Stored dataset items
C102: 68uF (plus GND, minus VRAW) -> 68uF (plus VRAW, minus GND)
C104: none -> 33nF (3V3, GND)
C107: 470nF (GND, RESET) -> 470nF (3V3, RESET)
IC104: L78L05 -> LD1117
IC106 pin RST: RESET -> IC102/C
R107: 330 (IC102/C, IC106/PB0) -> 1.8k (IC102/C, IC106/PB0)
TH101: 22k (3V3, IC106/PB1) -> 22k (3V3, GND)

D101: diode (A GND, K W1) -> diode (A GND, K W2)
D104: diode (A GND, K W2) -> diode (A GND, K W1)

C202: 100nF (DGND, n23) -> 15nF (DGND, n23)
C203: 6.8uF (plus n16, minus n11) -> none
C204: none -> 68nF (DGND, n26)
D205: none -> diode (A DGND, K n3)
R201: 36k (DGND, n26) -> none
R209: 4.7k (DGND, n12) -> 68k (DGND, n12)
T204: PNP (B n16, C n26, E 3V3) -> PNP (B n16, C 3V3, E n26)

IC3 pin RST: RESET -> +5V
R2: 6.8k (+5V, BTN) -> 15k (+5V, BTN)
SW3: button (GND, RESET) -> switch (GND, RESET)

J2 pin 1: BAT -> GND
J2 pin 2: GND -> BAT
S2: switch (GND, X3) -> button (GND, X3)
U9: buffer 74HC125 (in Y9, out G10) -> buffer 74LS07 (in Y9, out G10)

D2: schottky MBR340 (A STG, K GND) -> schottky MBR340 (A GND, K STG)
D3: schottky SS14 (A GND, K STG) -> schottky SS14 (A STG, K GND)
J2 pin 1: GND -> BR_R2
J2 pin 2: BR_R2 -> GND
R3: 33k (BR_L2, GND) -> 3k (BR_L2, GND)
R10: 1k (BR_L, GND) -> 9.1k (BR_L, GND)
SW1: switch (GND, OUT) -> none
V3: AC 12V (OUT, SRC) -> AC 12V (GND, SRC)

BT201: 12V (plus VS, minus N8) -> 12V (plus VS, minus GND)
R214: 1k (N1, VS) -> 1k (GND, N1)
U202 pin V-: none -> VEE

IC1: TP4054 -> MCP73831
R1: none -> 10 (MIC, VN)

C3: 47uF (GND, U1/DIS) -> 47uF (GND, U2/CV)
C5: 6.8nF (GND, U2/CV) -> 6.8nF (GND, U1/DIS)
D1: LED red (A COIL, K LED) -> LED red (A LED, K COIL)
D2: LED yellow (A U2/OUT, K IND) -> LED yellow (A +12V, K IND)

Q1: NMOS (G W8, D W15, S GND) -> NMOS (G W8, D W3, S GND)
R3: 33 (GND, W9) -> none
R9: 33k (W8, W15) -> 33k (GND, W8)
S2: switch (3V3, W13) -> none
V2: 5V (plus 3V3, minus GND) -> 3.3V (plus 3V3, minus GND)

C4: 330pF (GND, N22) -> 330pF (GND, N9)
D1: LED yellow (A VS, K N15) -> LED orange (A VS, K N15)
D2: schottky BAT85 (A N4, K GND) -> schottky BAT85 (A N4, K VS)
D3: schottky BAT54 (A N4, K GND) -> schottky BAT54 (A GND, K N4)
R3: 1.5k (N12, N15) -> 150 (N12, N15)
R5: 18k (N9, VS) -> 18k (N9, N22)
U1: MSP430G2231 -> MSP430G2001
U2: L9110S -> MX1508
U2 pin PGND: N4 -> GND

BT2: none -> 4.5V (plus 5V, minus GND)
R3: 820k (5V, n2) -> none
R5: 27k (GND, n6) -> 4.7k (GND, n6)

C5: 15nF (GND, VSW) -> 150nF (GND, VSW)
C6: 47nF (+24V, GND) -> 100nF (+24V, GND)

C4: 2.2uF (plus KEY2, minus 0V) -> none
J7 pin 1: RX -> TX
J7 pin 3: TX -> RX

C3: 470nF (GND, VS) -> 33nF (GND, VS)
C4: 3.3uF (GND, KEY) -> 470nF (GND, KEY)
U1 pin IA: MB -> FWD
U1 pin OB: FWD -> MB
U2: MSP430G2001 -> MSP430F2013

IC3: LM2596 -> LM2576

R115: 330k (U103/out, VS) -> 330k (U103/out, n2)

◆ **REQUIREMENT**
Every line containing the string "schottky" is required; copy each such line from the data.

◆ **TASK OUTPUT**
D2: schottky MBR340 (A STG, K GND) -> schottky MBR340 (A GND, K STG)
D3: schottky SS14 (A GND, K STG) -> schottky SS14 (A STG, K GND)
D2: schottky BAT85 (A N4, K GND) -> schottky BAT85 (A N4, K VS)
D3: schottky BAT54 (A N4, K GND) -> schottky BAT54 (A GND, K N4)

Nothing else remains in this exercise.